## Task statement
Use the entries below and reproduce exactly the lines from the one containing "grey cutting board: 7 -> 3" down to the one containing "red tree: 5 -> 3", both of them included.
======
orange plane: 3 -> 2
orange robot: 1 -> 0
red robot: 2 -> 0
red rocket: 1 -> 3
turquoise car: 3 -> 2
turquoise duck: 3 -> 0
======
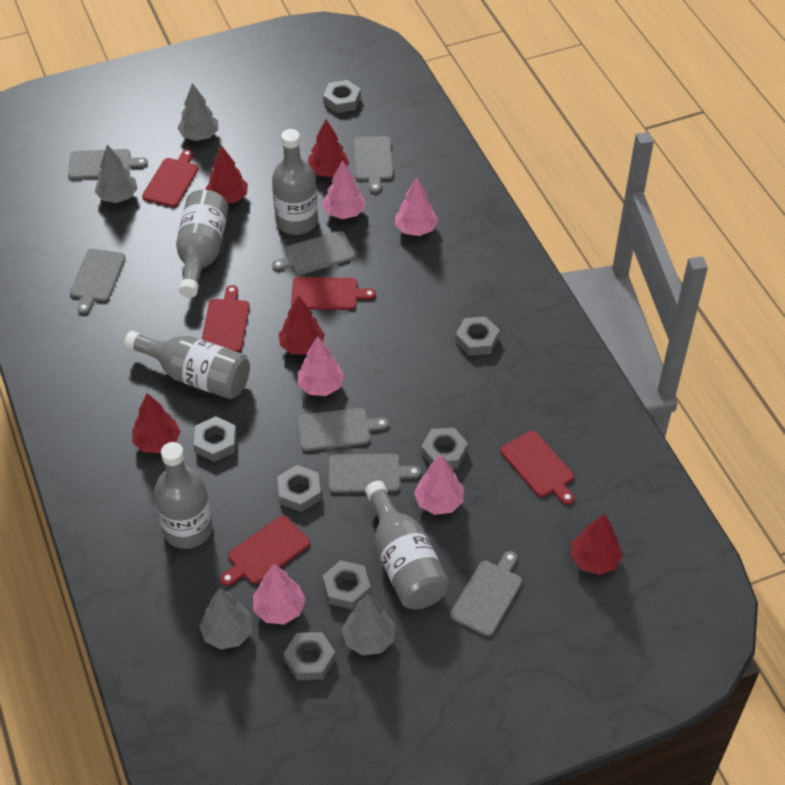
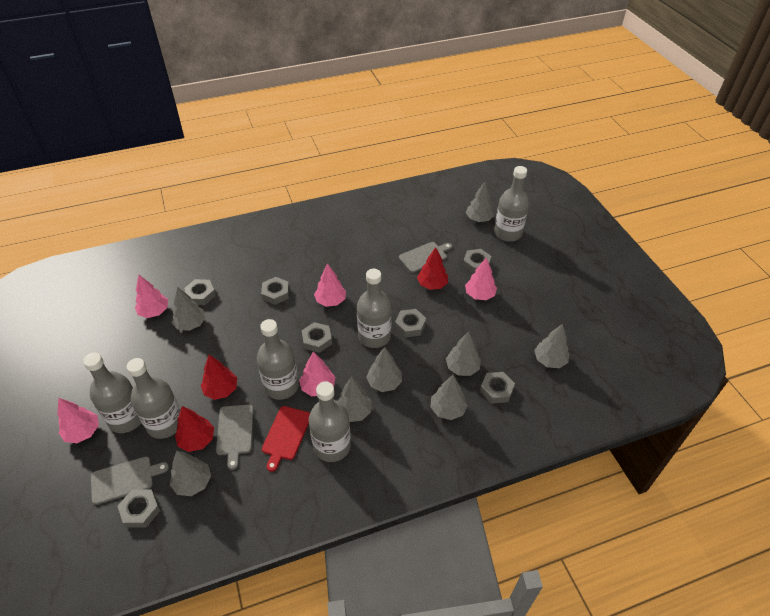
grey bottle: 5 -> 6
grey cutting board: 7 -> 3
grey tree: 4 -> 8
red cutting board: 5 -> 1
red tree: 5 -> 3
======
## Task response
grey cutting board: 7 -> 3
grey tree: 4 -> 8
red cutting board: 5 -> 1
red tree: 5 -> 3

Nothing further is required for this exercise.